■ Directions for this task ■
Transcribe exactly the entries from the "U109: NOT 74HC04" line to the end, both included, minus pictures.

Recorded data: Begin

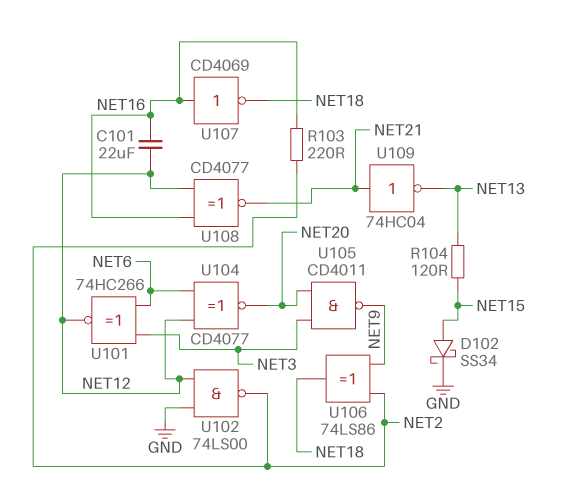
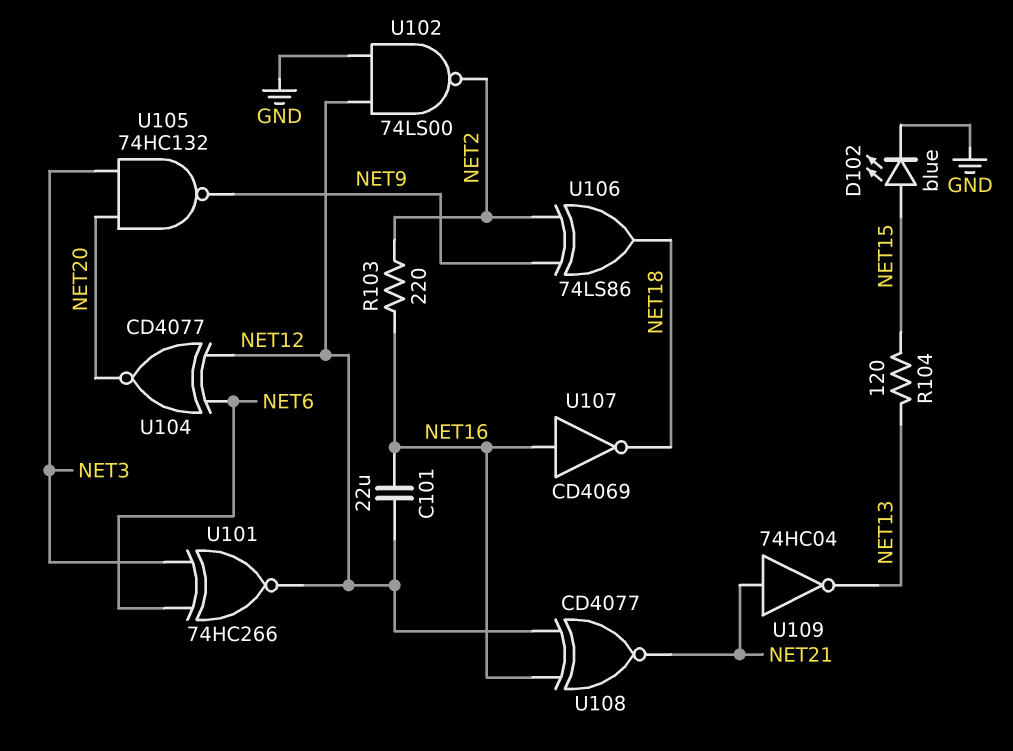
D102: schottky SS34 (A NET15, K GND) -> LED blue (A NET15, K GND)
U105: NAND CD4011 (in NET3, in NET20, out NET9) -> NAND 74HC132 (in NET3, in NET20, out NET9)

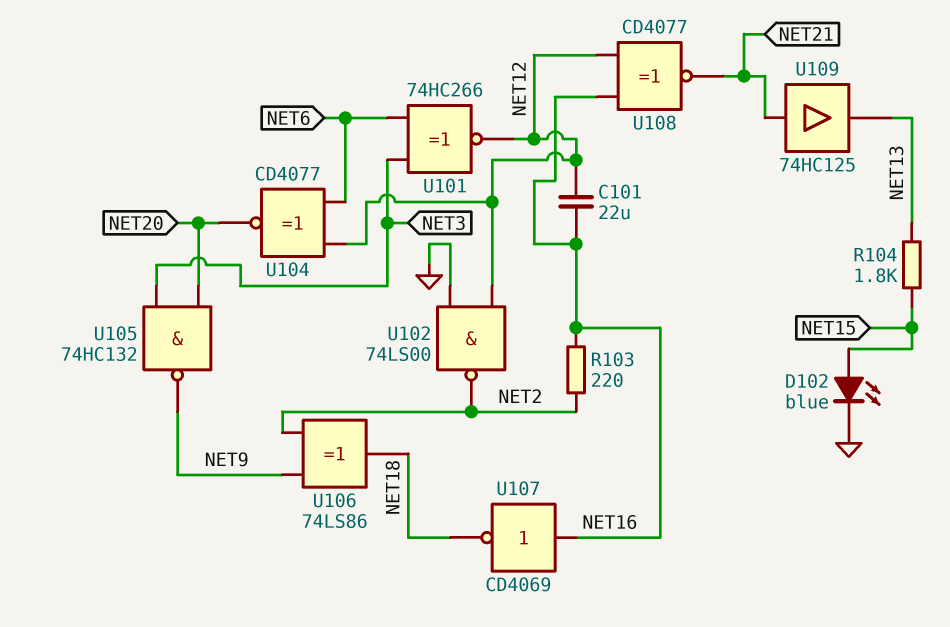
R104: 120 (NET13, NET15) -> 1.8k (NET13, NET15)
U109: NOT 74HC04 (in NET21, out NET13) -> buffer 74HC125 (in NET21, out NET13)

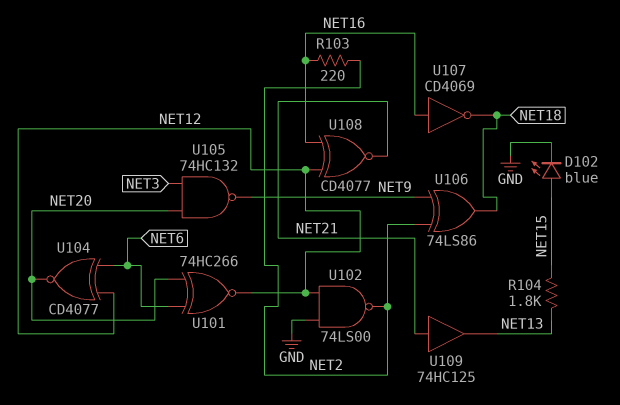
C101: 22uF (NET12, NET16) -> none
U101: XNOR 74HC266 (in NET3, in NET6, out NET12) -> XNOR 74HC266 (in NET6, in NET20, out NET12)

Recorded data: End

■ Written solution ■
U109: NOT 74HC04 (in NET21, out NET13) -> buffer 74HC125 (in NET21, out NET13)

C101: 22uF (NET12, NET16) -> none
U101: XNOR 74HC266 (in NET3, in NET6, out NET12) -> XNOR 74HC266 (in NET6, in NET20, out NET12)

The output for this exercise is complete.